Within the listing below, give again exactly the lines between the one containing "MIC pin OUT: TX -> A0" and the one containing "SD2 pin SCK: TX -> D5", inclusive, pictures left aside.

Task inputs:
####

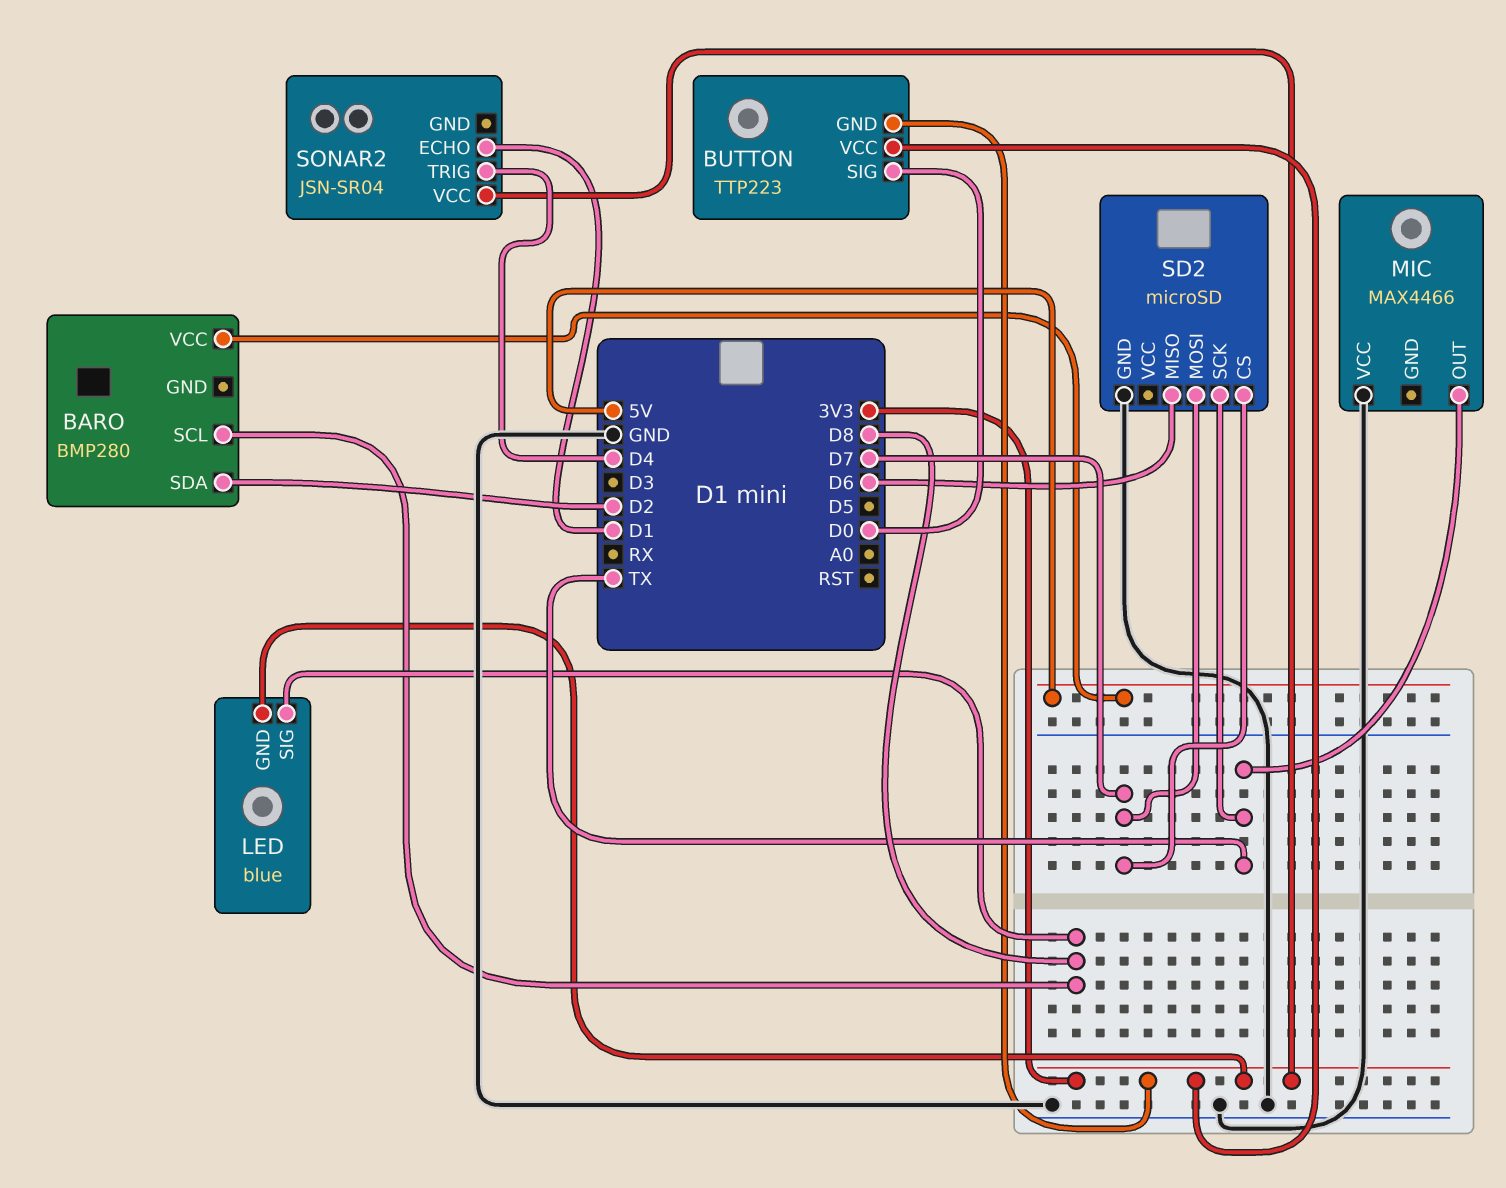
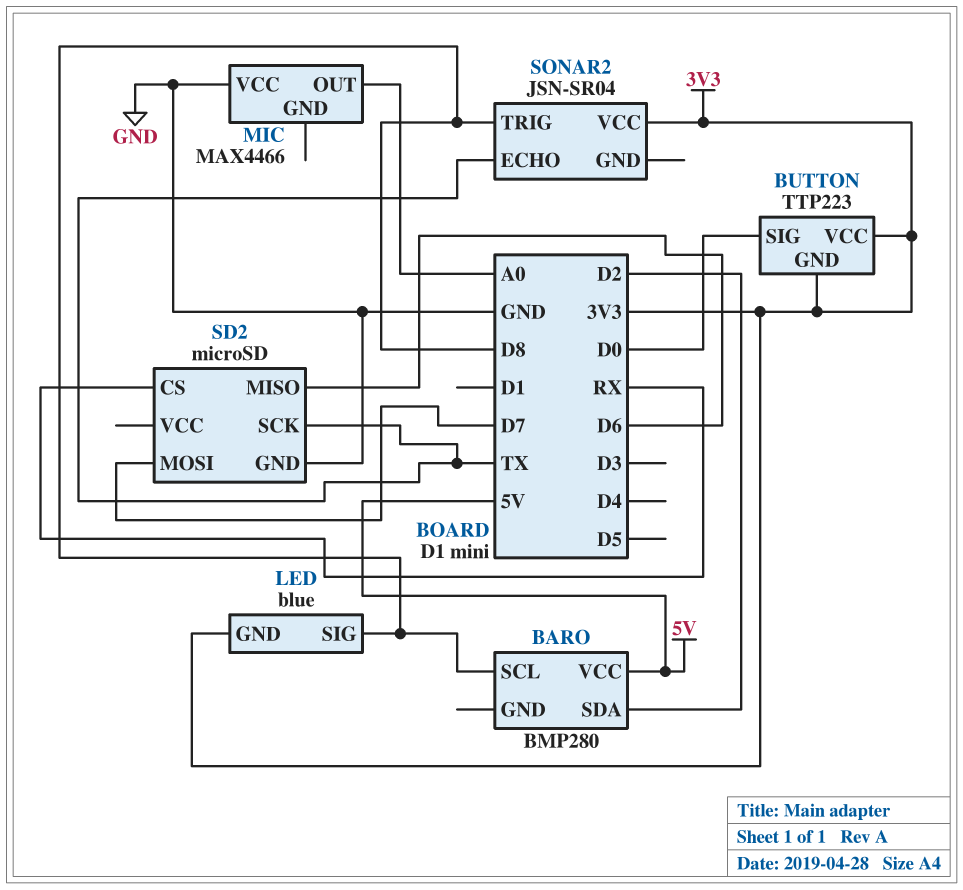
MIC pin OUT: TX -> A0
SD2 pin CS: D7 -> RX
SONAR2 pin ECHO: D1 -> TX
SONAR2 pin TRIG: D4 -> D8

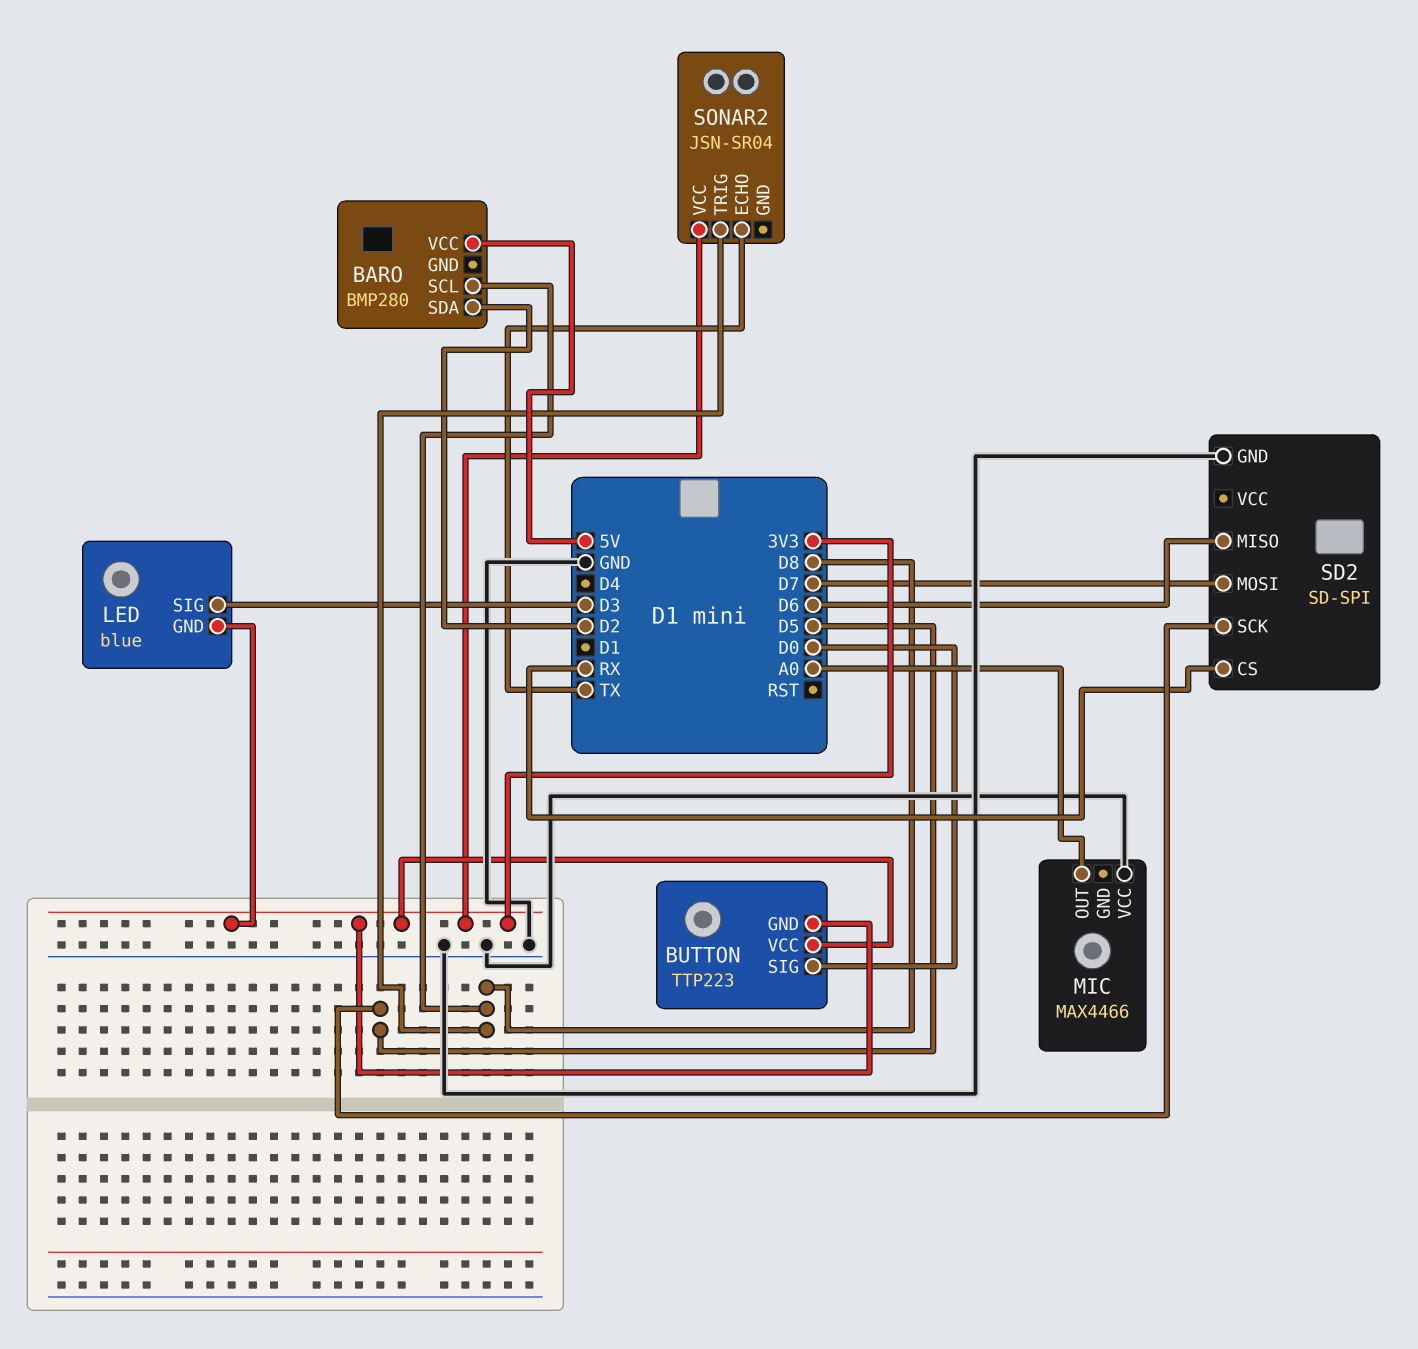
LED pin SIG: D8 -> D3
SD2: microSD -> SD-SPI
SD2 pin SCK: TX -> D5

####

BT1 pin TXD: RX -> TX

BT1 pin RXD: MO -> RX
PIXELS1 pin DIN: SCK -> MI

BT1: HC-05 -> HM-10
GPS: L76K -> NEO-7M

####

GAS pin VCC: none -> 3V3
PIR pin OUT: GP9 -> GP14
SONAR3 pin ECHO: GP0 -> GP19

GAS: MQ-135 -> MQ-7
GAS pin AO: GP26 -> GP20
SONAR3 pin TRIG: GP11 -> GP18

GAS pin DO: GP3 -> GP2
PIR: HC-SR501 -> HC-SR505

####

Result of the task:
MIC pin OUT: TX -> A0
SD2 pin CS: D7 -> RX
SONAR2 pin ECHO: D1 -> TX
SONAR2 pin TRIG: D4 -> D8

LED pin SIG: D8 -> D3
SD2: microSD -> SD-SPI
SD2 pin SCK: TX -> D5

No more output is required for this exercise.